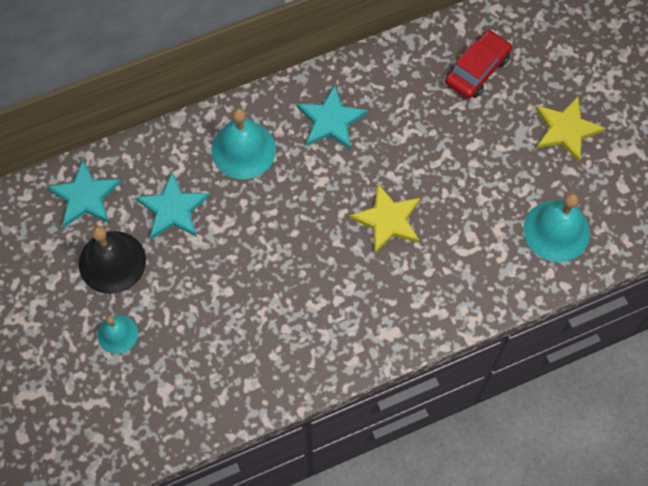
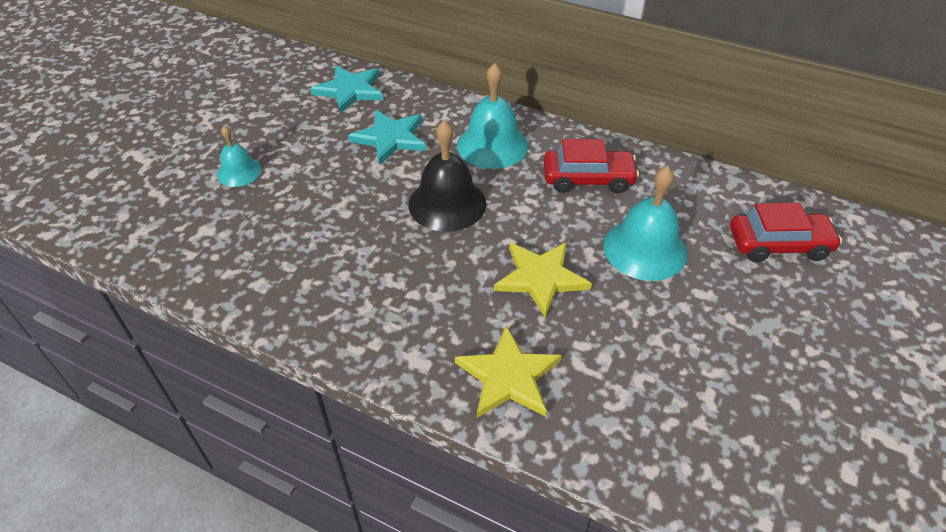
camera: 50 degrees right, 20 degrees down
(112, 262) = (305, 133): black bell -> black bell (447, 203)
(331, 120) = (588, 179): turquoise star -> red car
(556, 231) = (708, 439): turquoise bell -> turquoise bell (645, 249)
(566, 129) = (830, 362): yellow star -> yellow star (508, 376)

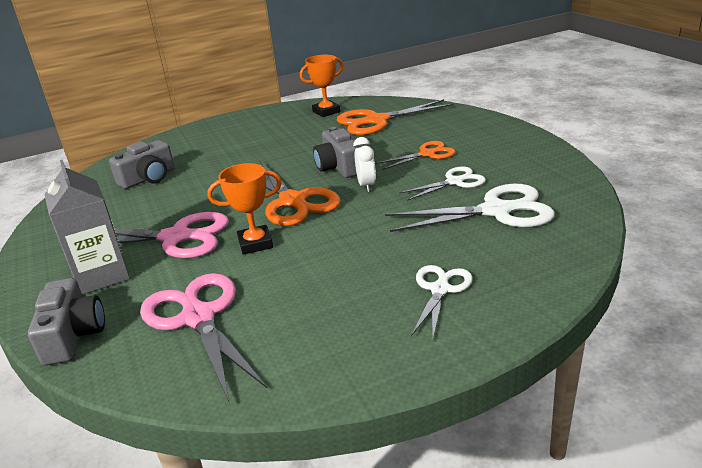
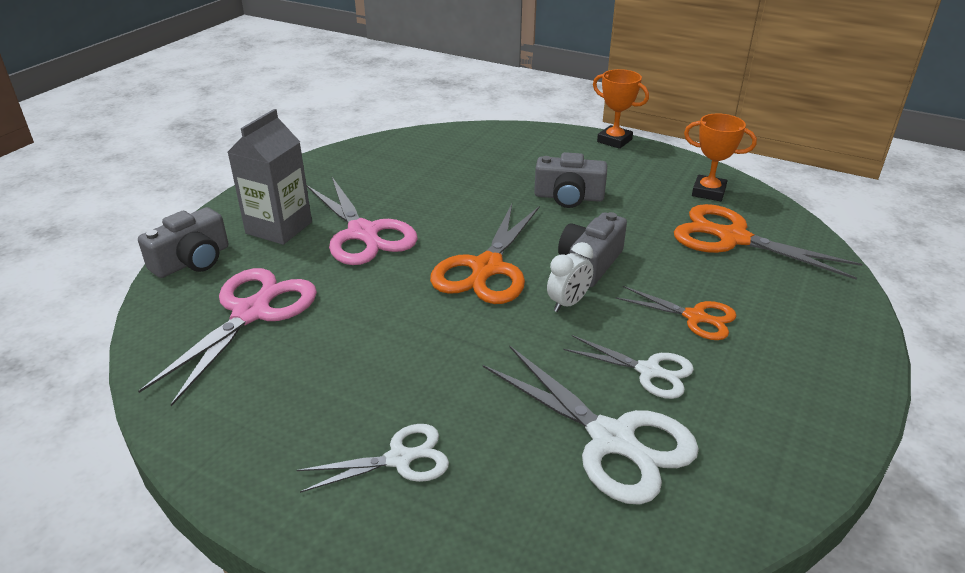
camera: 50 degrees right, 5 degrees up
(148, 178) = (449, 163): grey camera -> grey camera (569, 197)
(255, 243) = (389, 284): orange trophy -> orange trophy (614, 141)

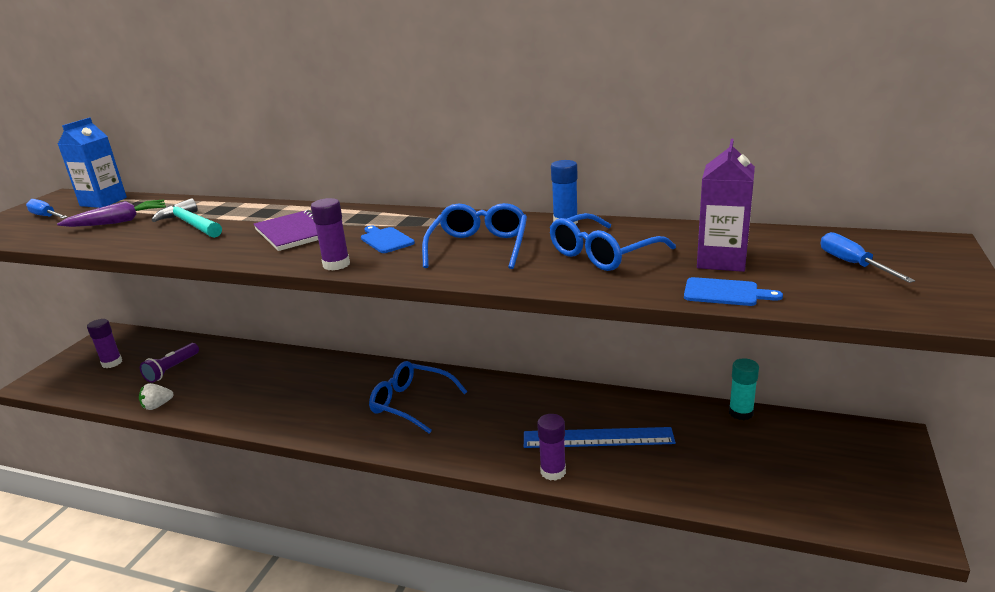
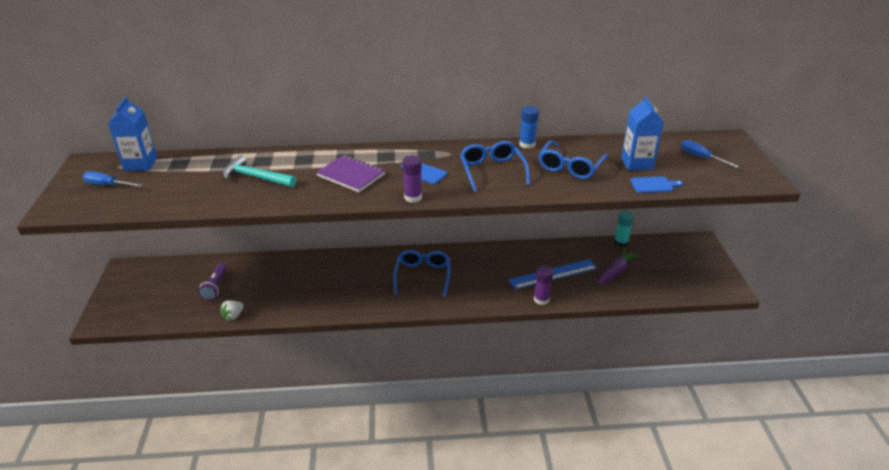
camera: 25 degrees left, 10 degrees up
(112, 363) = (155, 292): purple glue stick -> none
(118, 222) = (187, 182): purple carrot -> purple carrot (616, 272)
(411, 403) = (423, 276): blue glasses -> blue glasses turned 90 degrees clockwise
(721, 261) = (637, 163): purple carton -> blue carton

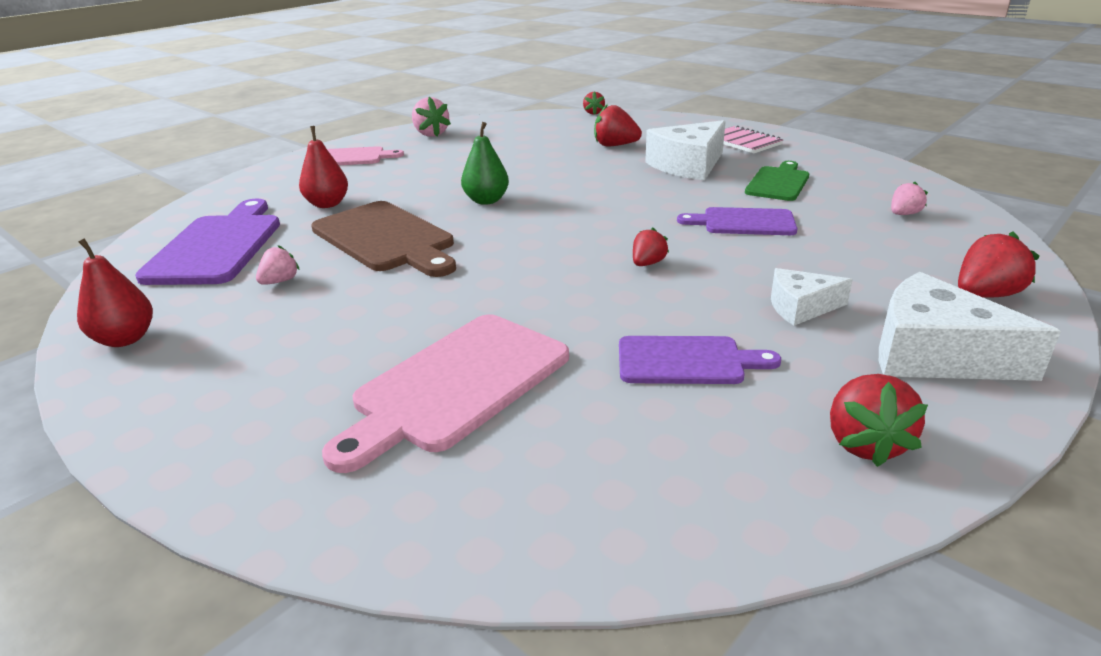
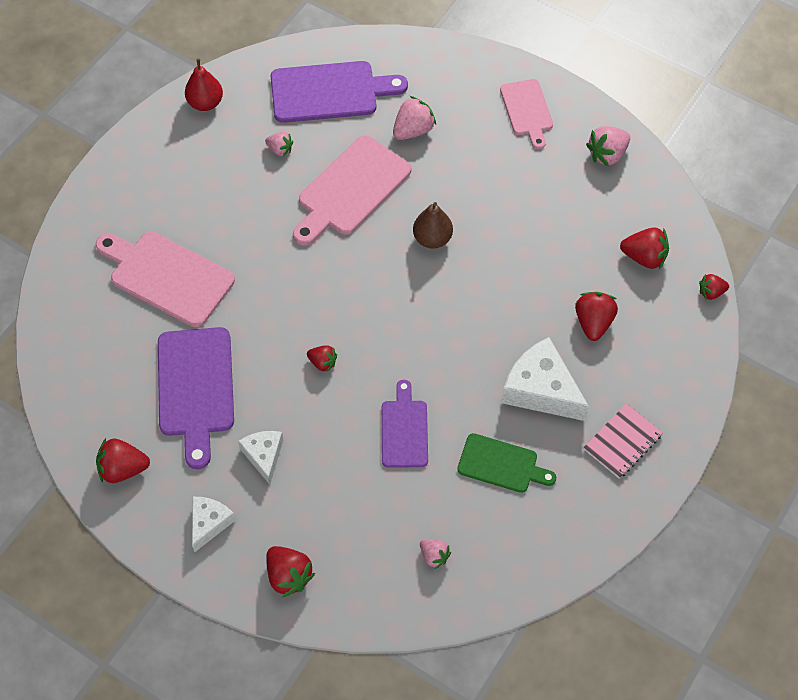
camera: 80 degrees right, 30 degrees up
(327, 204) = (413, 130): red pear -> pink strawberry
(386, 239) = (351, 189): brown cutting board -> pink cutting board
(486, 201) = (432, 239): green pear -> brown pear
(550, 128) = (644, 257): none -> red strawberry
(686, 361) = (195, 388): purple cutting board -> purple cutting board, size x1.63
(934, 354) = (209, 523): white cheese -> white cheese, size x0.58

## Exercise instructions
Using the data above, print only the lines starting at the one with "camera: 50 degrees right, 5 degrees up" and ending at the one with "(118, 222) = (187, 182): purple", exactly as they stand, minus the pictures.

## Response to the exercise
camera: 50 degrees right, 5 degrees up
(148, 178) = (449, 163): grey camera -> grey camera (569, 197)
(255, 243) = (389, 284): orange trophy -> orange trophy (614, 141)

camera: 25 degrees left, 10 degrees up
(112, 363) = (155, 292): purple glue stick -> none
(118, 222) = (187, 182): purple carrot -> purple carrot (616, 272)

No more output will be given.